---------- MATERIAL PROVIDED ----------
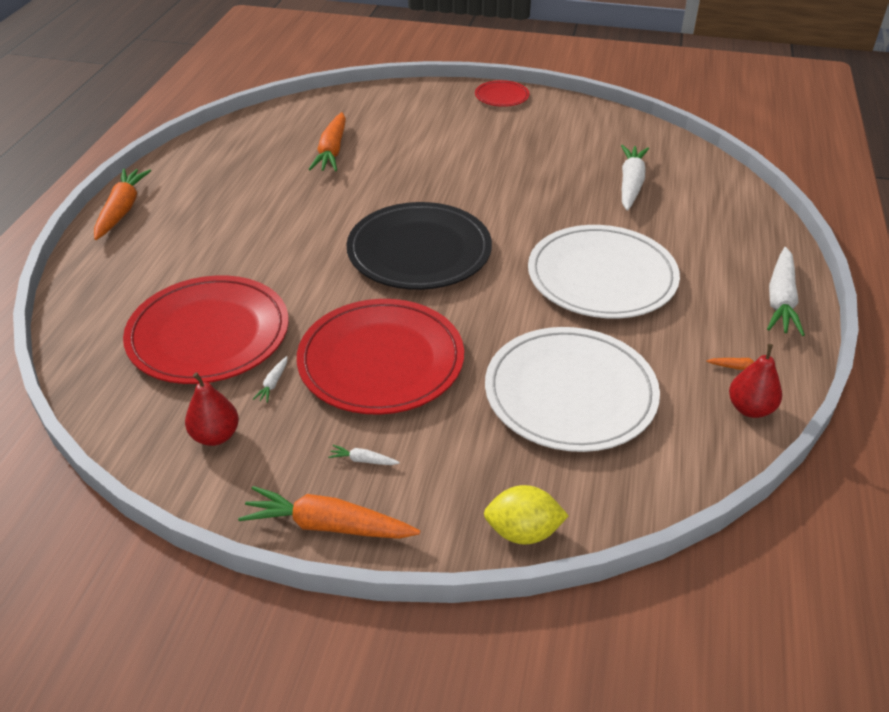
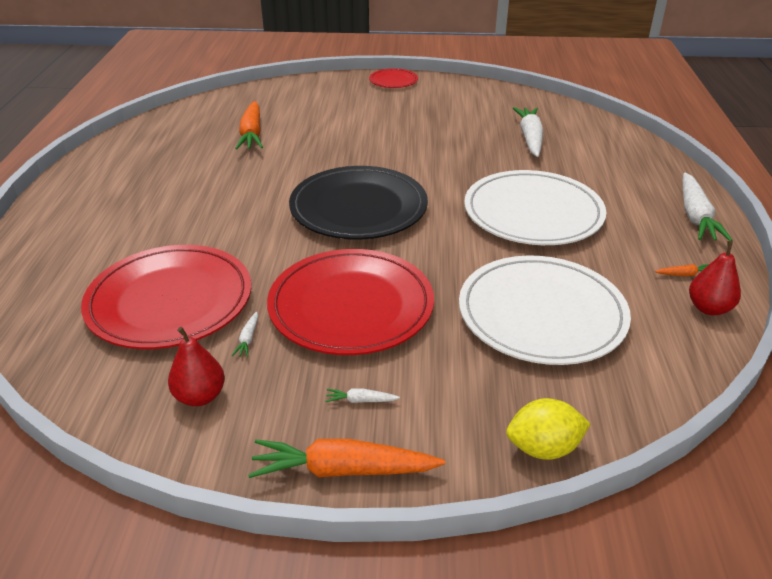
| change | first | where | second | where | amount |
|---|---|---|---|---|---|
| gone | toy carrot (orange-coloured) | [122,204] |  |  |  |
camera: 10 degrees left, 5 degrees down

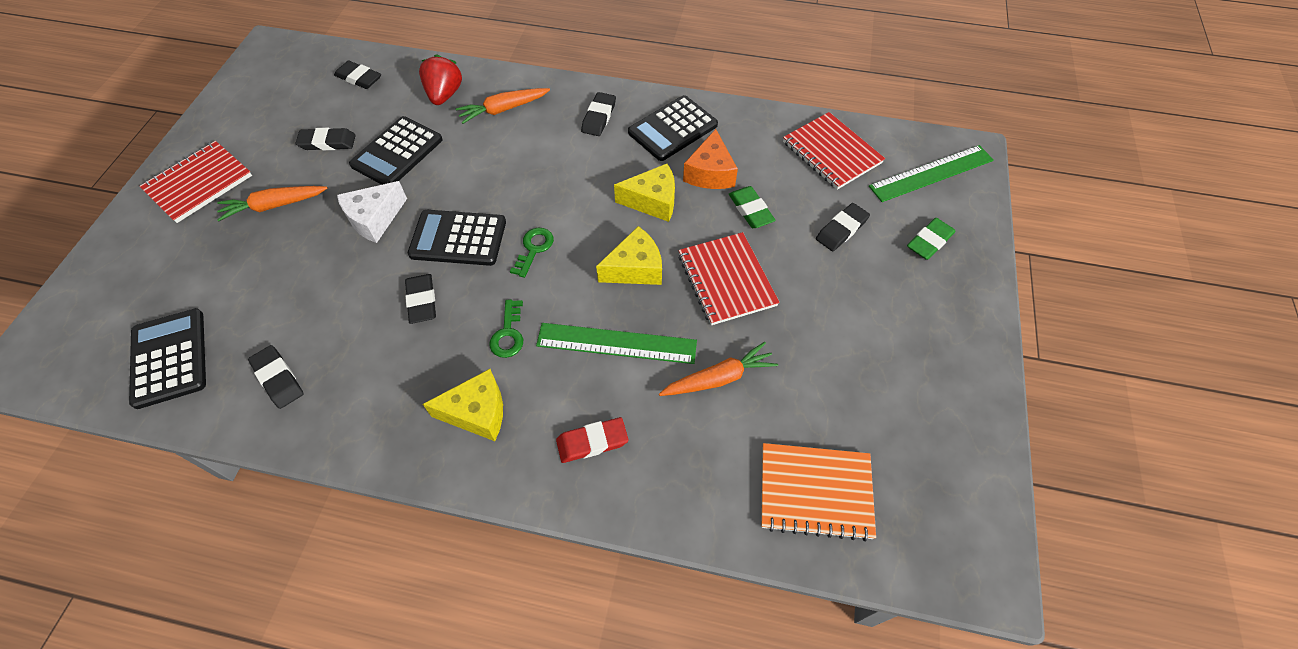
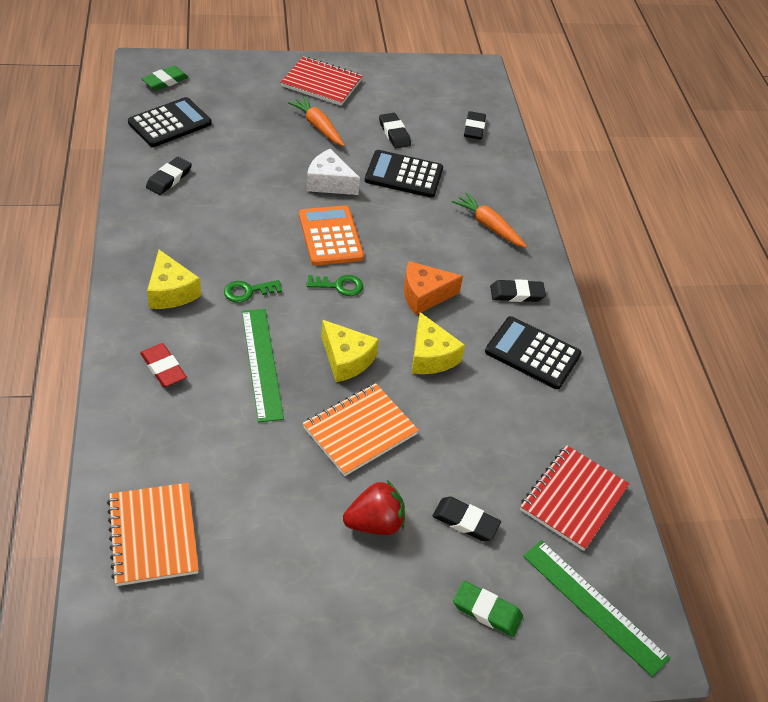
| change | first | where | second | where | amount |
|---|---|---|---|---|---|
| shifted | eraser (green) | [752,207] |  | [165,78] |  |
| repainted | adding machine (ebony) | [457,238] | adding machine (orange-coloured) | [331,235] |  |
| repainted | notepad (red) | [729,278] | notepad (orange-coloured) | [361,429] |  |
| shifted | strawberry (red) | [440,79] |  | [374,507] |  |
| shifted | cheese wedge (orange-coloured) | [710,159] |  | [433,288] |  |
| gone | eraser (ebony) | [420,299] |  |  |  |
| gone | toy carrot (orange-coloured) | [718,369] |  |  |  |
camera: 65 degrees right, 10 degrees down

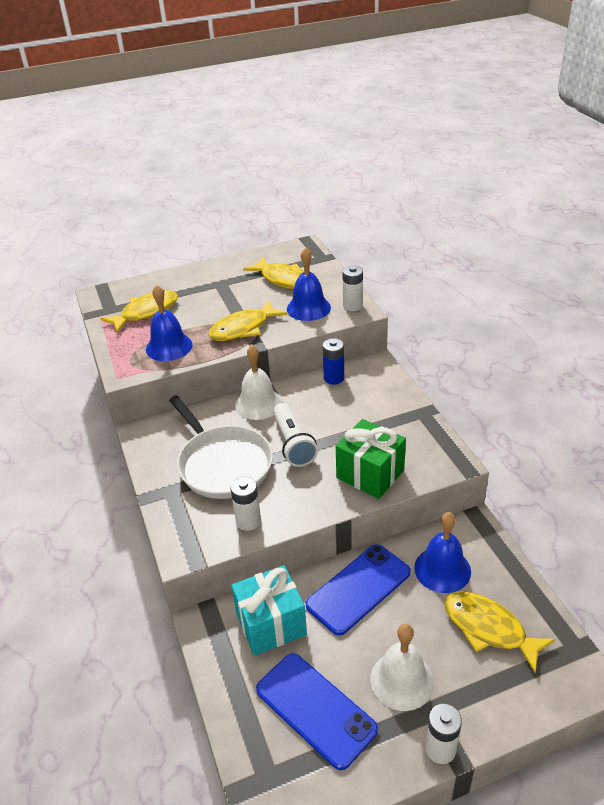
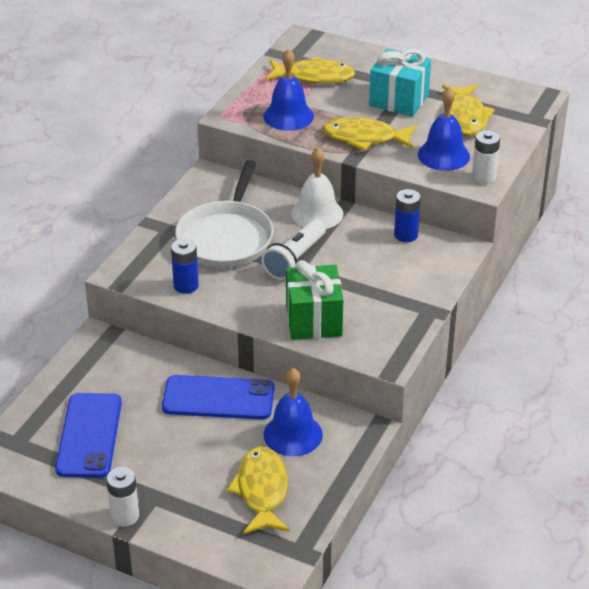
| change | first | where | second | where | amount |
|---|---|---|---|---|---|
| repainted | power cell (snow-white) | [245,504] | power cell (royal blue) | [185,266] |  |
| shifted | wrapped gift (turquoise) | [269,610] |  | [400,83] |  |
| gone | hand bell (snow-white) | [402,667] |  |  |  |
camera: 45 degrees right, 0 degrees up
----------
*WHAT IS NEEDED*. From the first line of the entries above through the line with "(orange-coloured) | [122,204]", set down each line exactly and drop the pictures.

*EXERCISE SOLUTION*.
| change | first | where | second | where | amount |
|---|---|---|---|---|---|
| gone | toy carrot (orange-coloured) | [122,204] |  |  |  |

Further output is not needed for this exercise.